STUDY MATERIAL =
__________

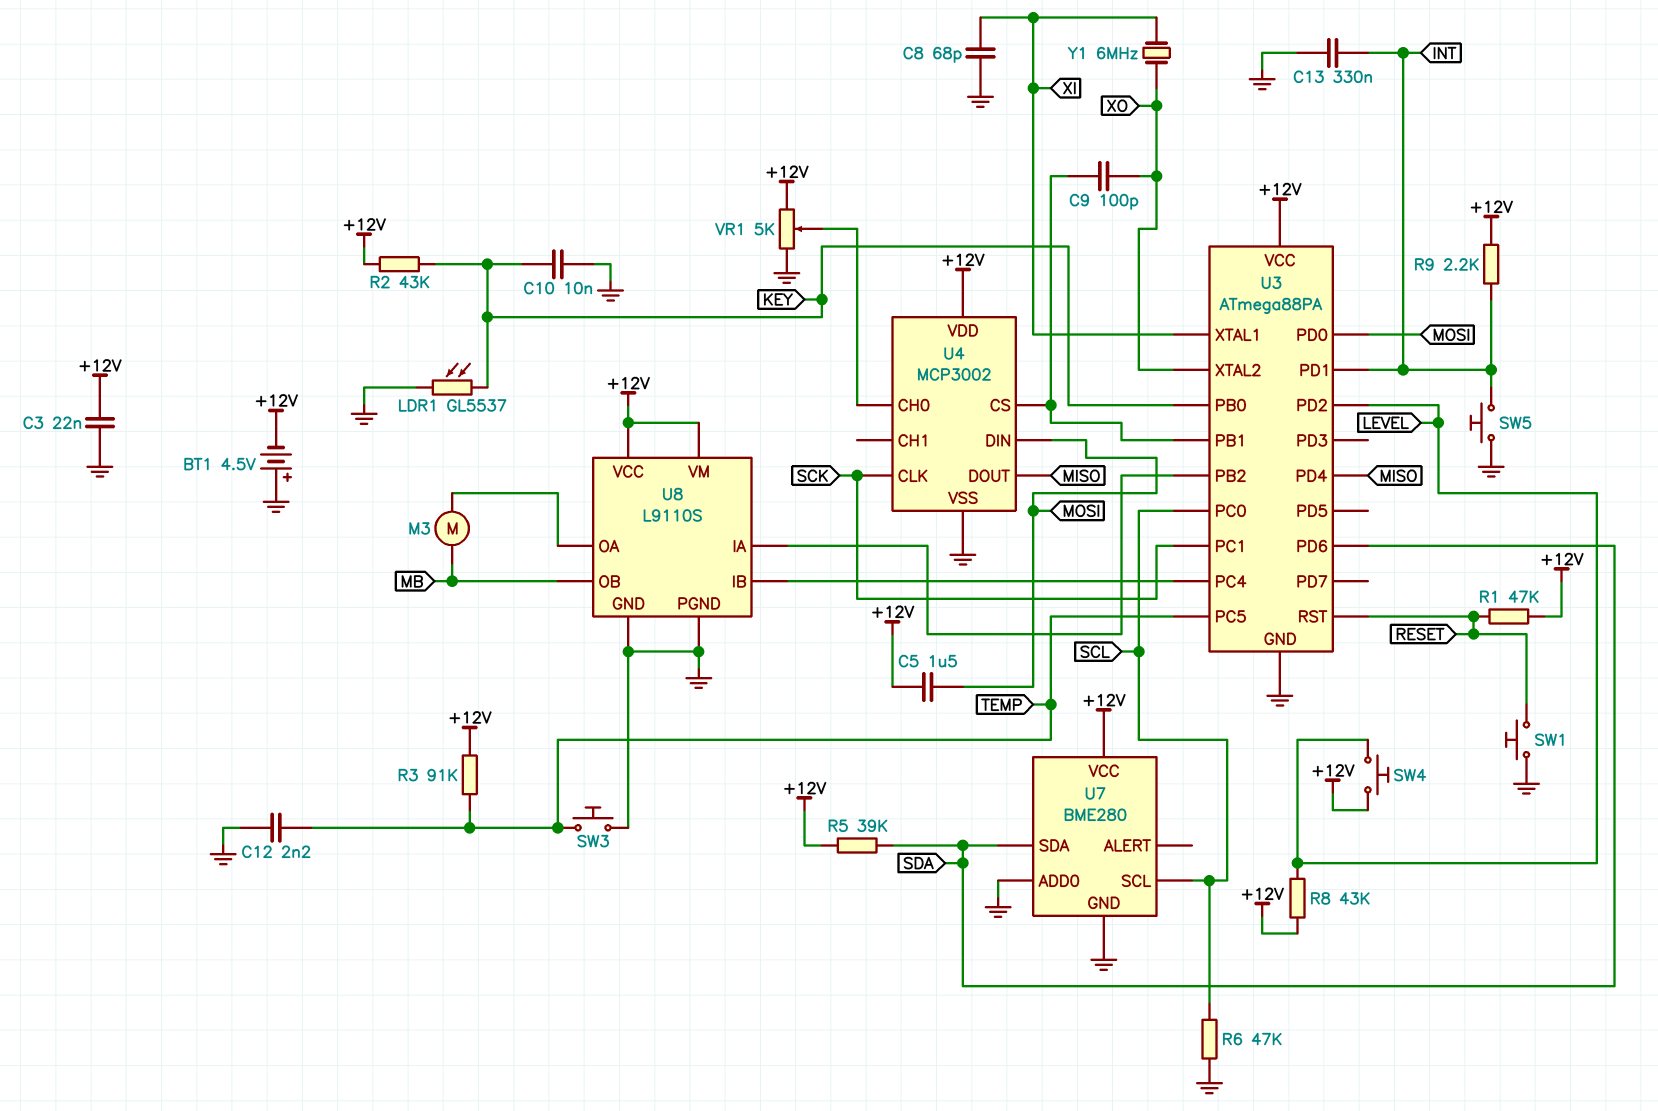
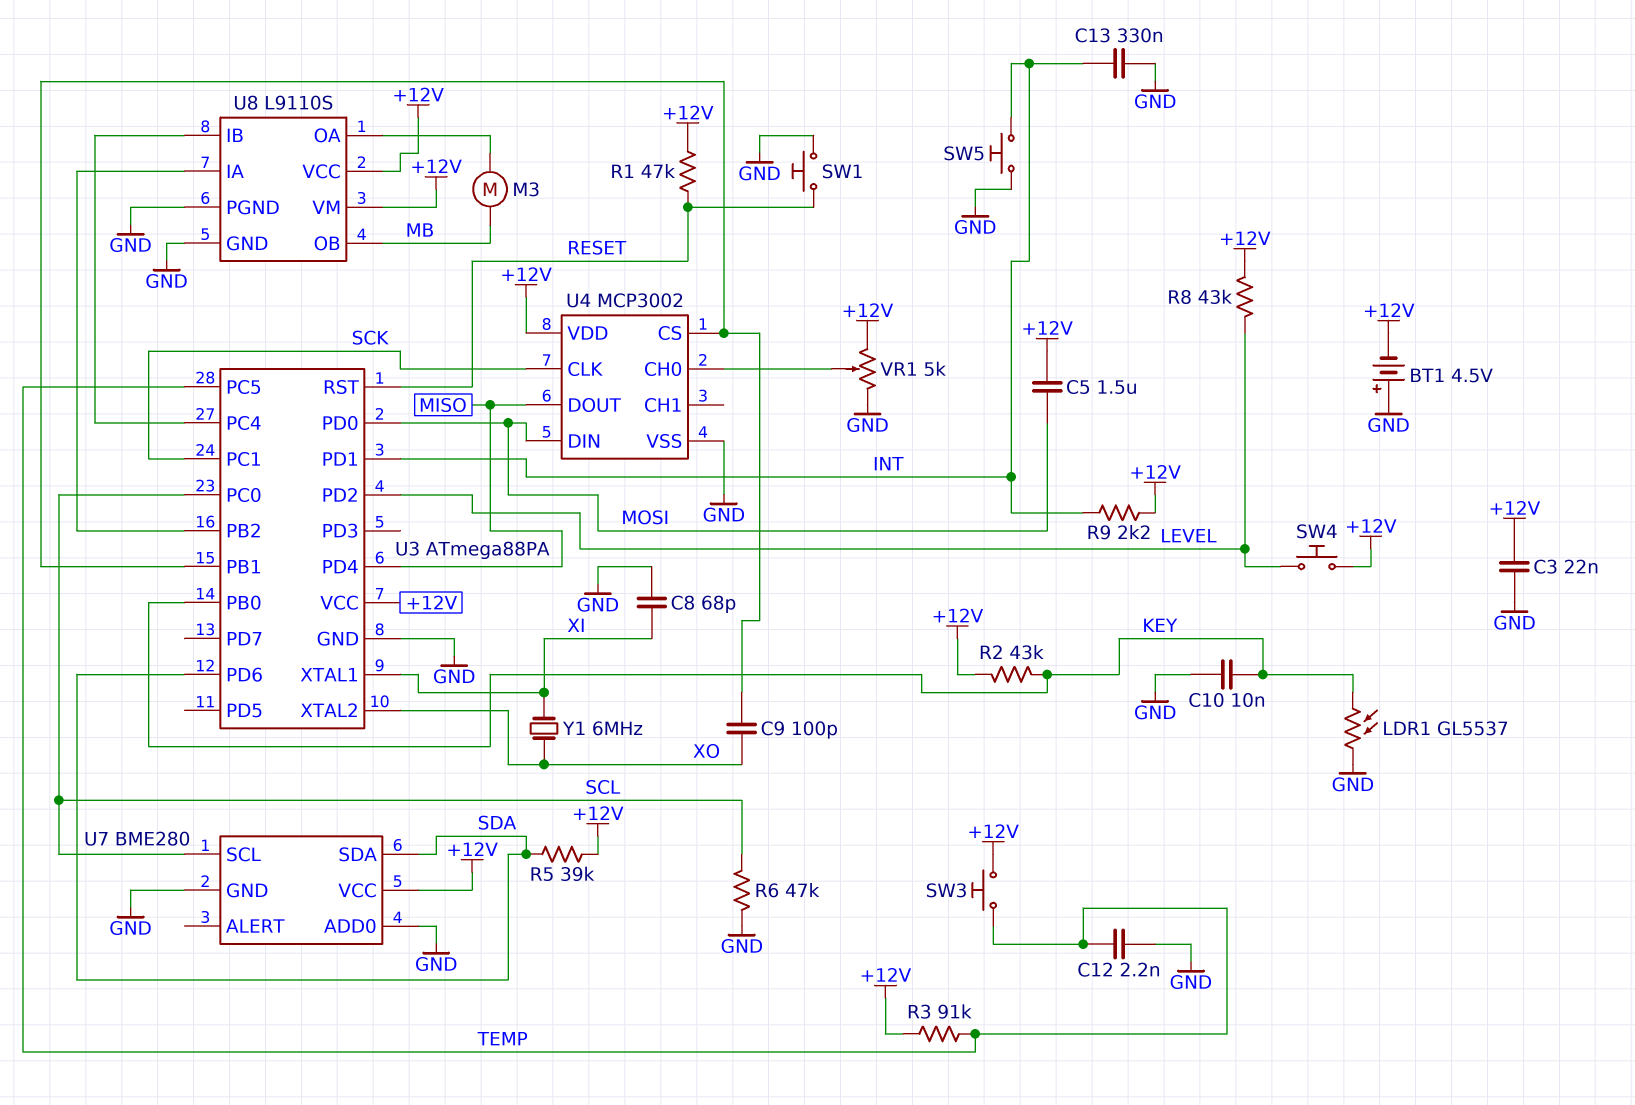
SW3: button (GND, TEMP) -> button (+12V, TEMP)

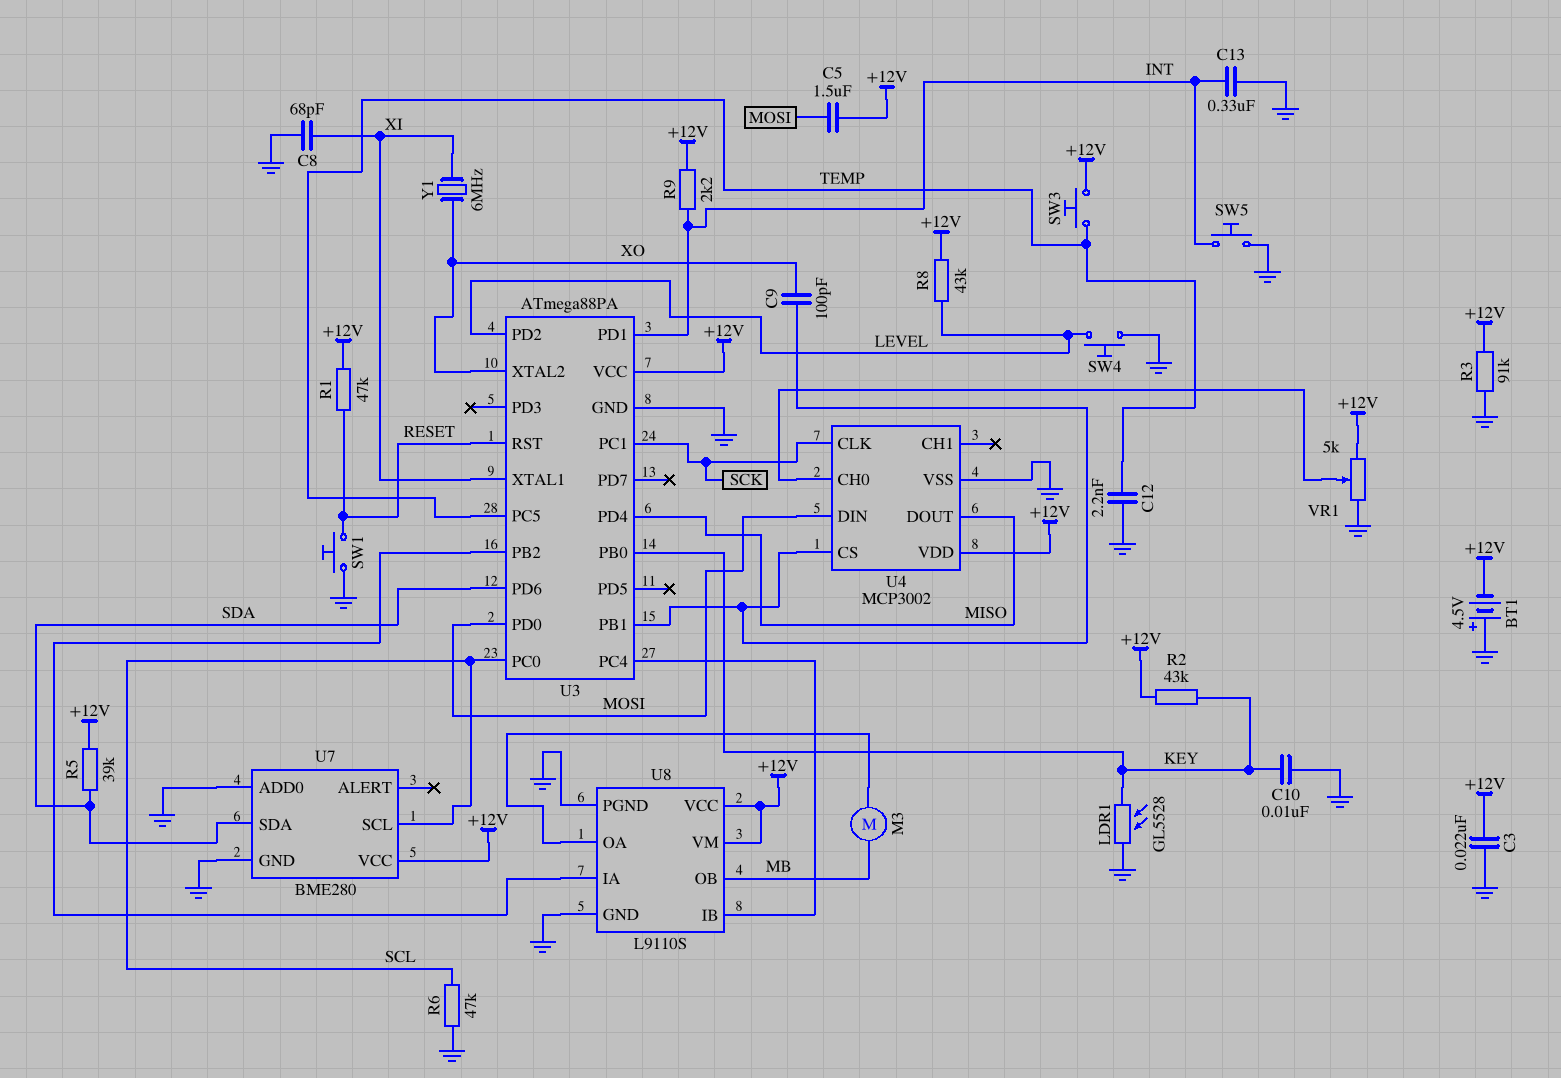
LDR1: GL5537 (GND, KEY) -> GL5528 (GND, KEY)
R3: 91k (+12V, TEMP) -> 91k (+12V, GND)
SW4: button (+12V, LEVEL) -> button (GND, LEVEL)

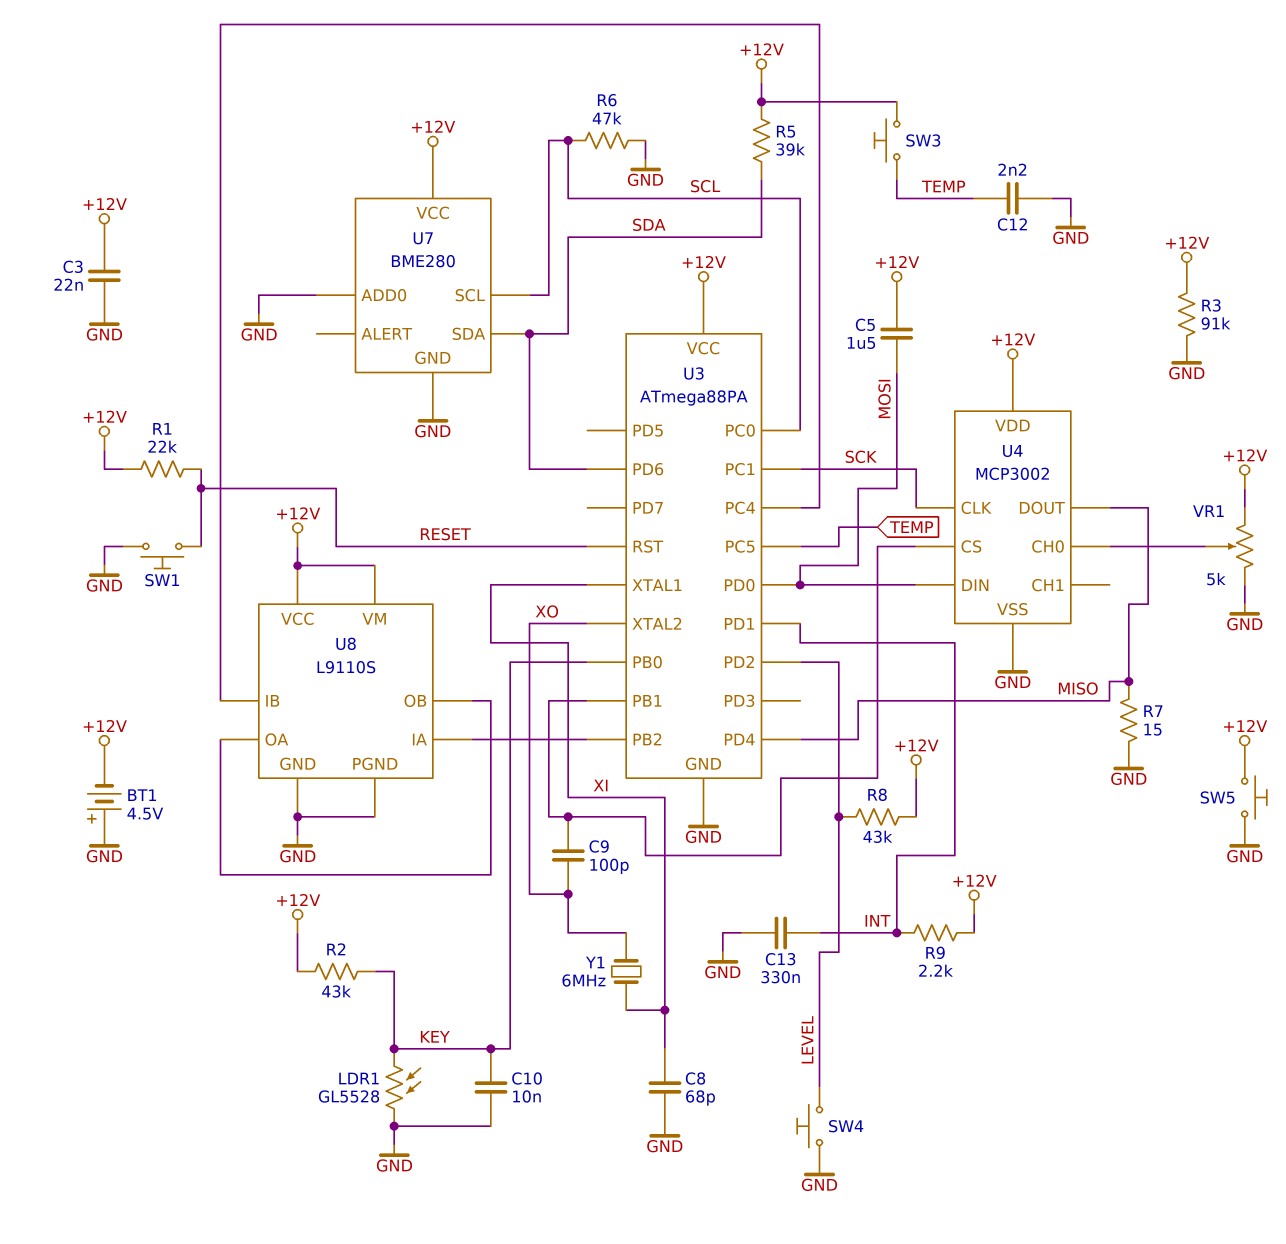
M3: motor (MB, U8/OA) -> none
R1: 47k (+12V, RESET) -> 22k (+12V, RESET)
R7: none -> 15 (GND, MISO)
SW5: button (GND, INT) -> button (+12V, GND)
U8 pin OB: MB -> U8/OA

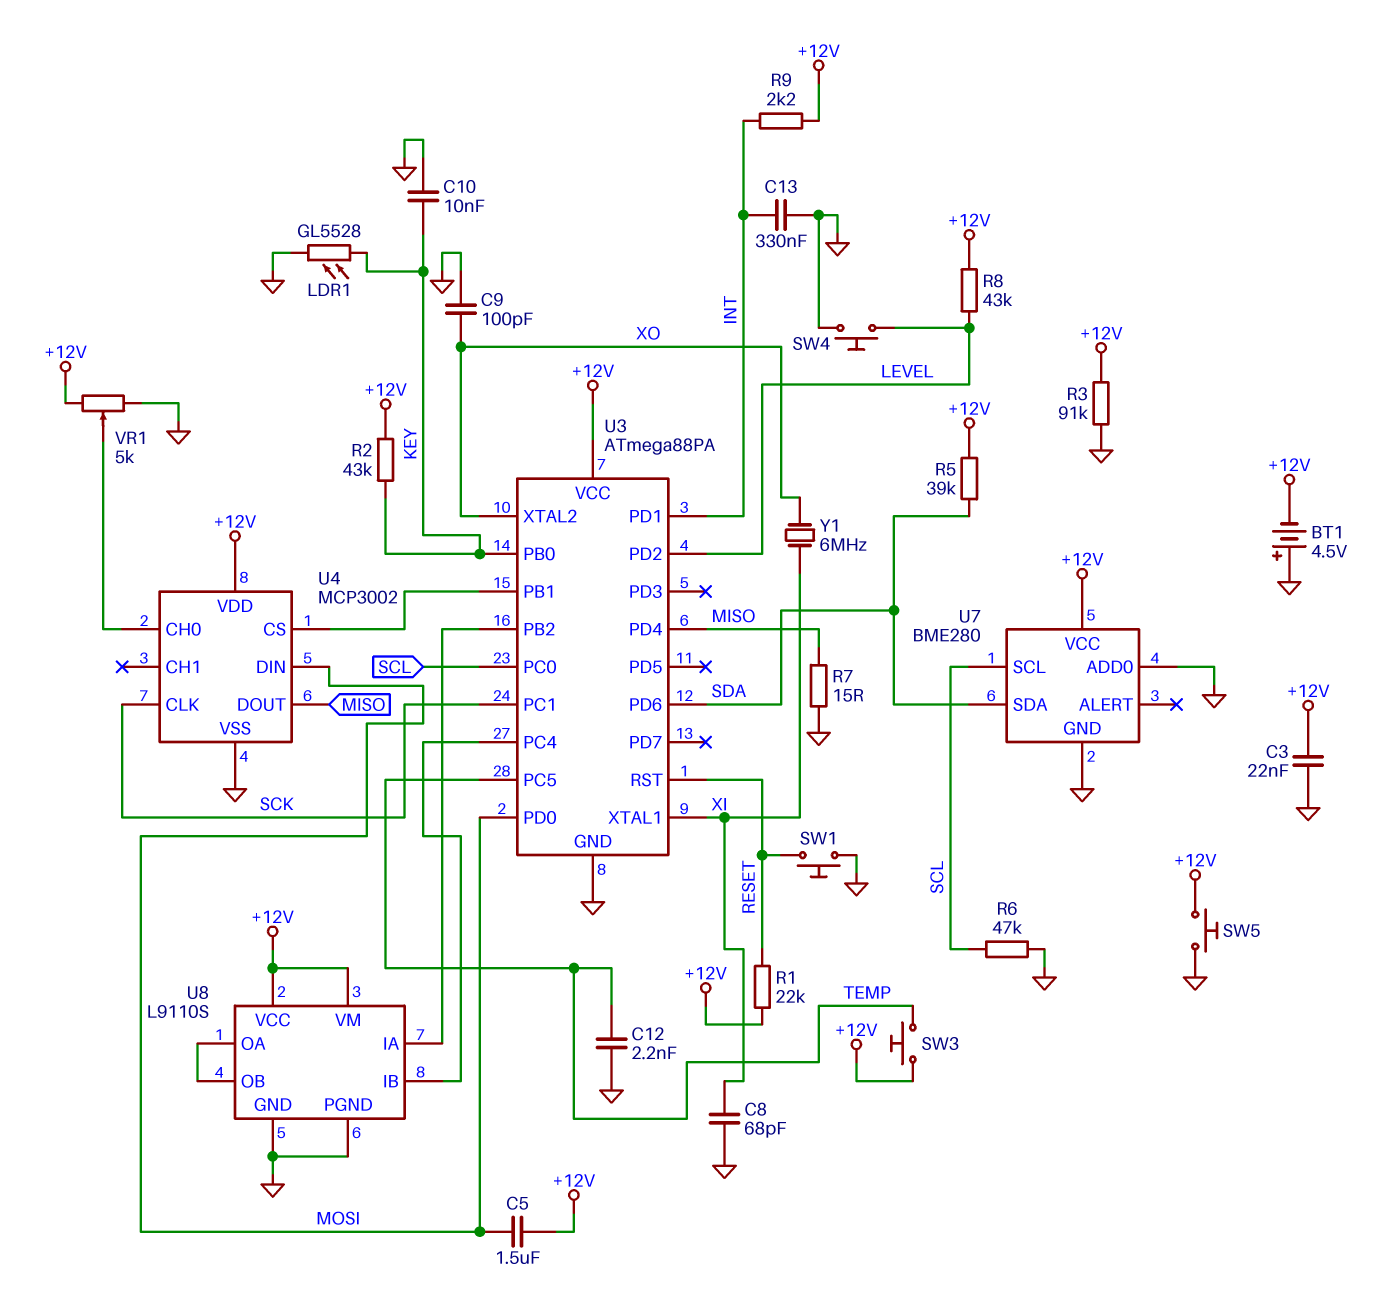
C9: 100pF (U3/PB1, XO) -> 100pF (GND, XO)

__________

ACTION ITEM = Pull out all lines from the entries above in which the word "button" appears.

WRITTEN SOLUTION =
SW3: button (GND, TEMP) -> button (+12V, TEMP)
SW4: button (+12V, LEVEL) -> button (GND, LEVEL)
SW5: button (GND, INT) -> button (+12V, GND)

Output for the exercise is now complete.